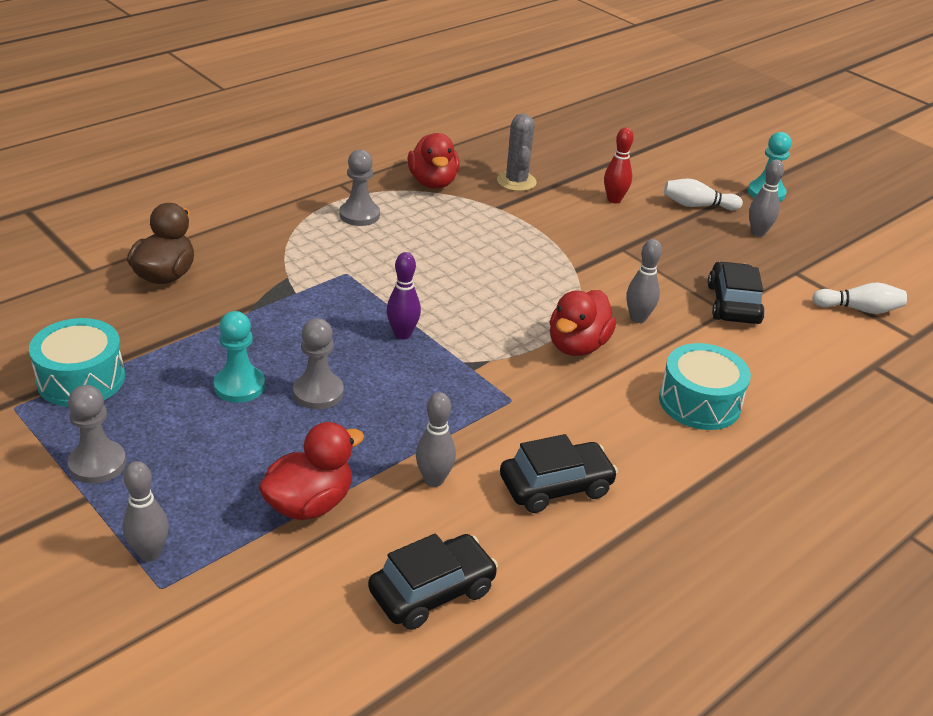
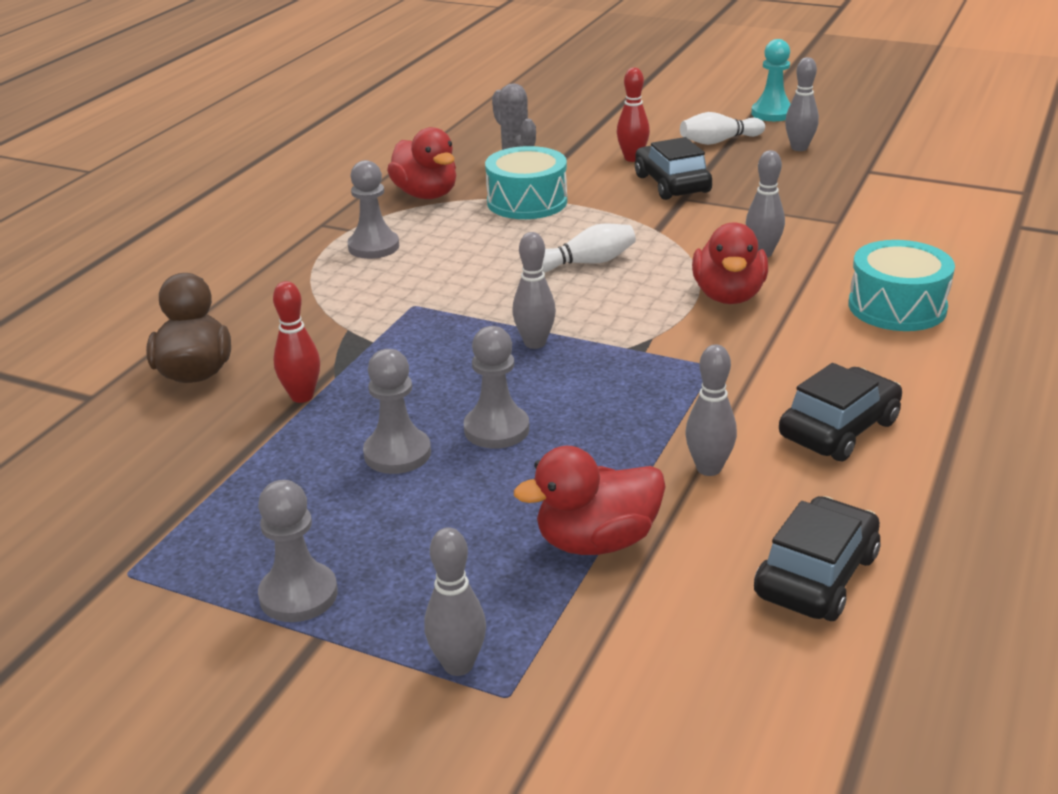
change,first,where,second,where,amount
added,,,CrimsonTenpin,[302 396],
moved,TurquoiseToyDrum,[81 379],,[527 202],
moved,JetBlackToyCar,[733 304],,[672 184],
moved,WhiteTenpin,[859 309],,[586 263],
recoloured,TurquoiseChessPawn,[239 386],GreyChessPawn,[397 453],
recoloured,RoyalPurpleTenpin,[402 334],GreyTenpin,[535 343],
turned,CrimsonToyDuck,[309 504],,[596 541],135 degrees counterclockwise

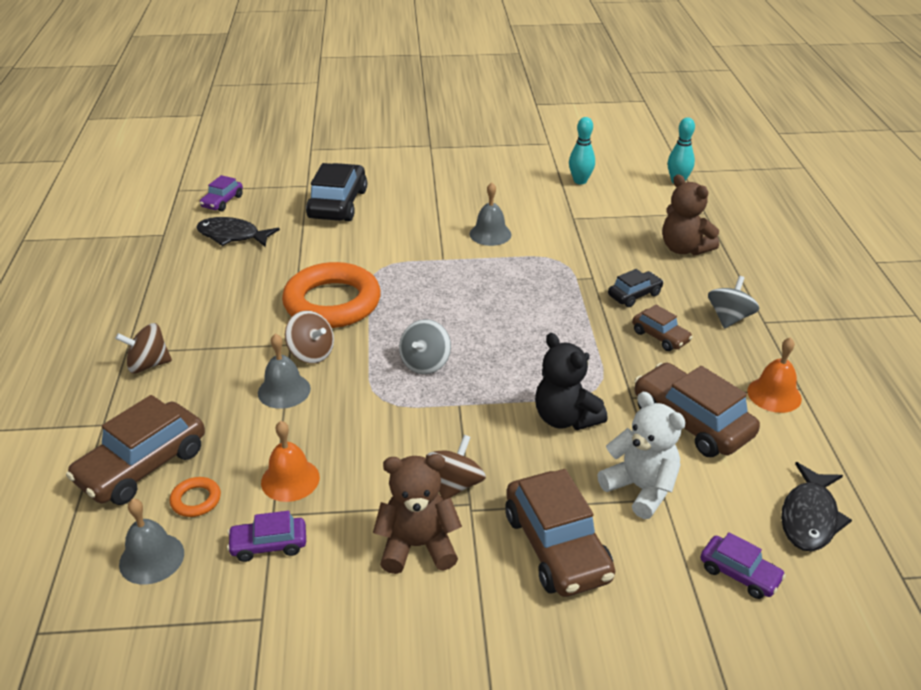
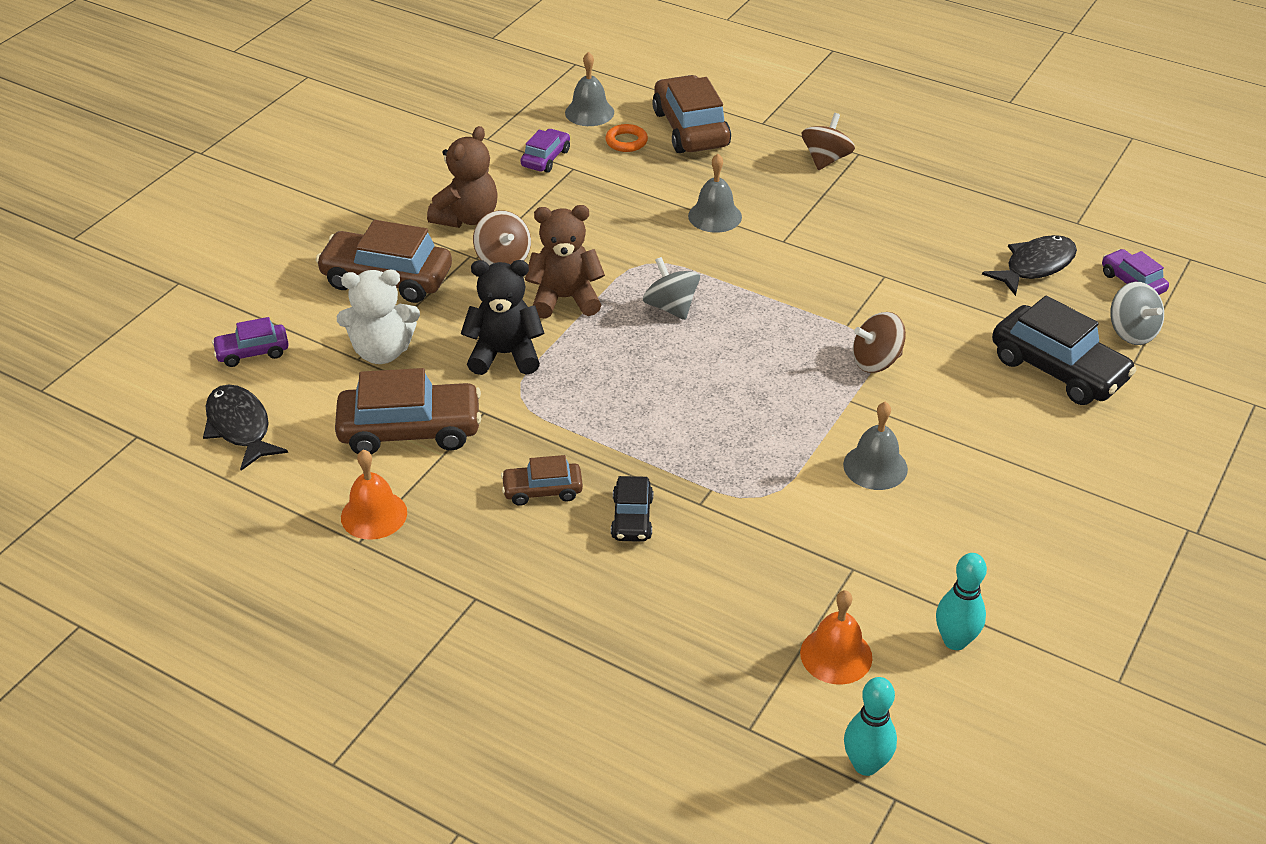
change,first,where,second,where,amount
removed,OrangeColouredTorus,[332 302],,,
moved,OrangeColouredBell,[290 479],,[836 655],
moved,RussetWhirligig,[311 353],,[876 361],
moved,RussetTeddy,[684 249],,[565 299],
moved,GreyWhirligig,[729 318],,[1131 332],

__________________________________________________

• TASK TO COMPLETE: Go through the entries and report every line with the string "recoloured".

• REPLY TO THE EXERCISE:
recoloured,TurquoiseChessPawn,[239 386],GreyChessPawn,[397 453],
recoloured,RoyalPurpleTenpin,[402 334],GreyTenpin,[535 343],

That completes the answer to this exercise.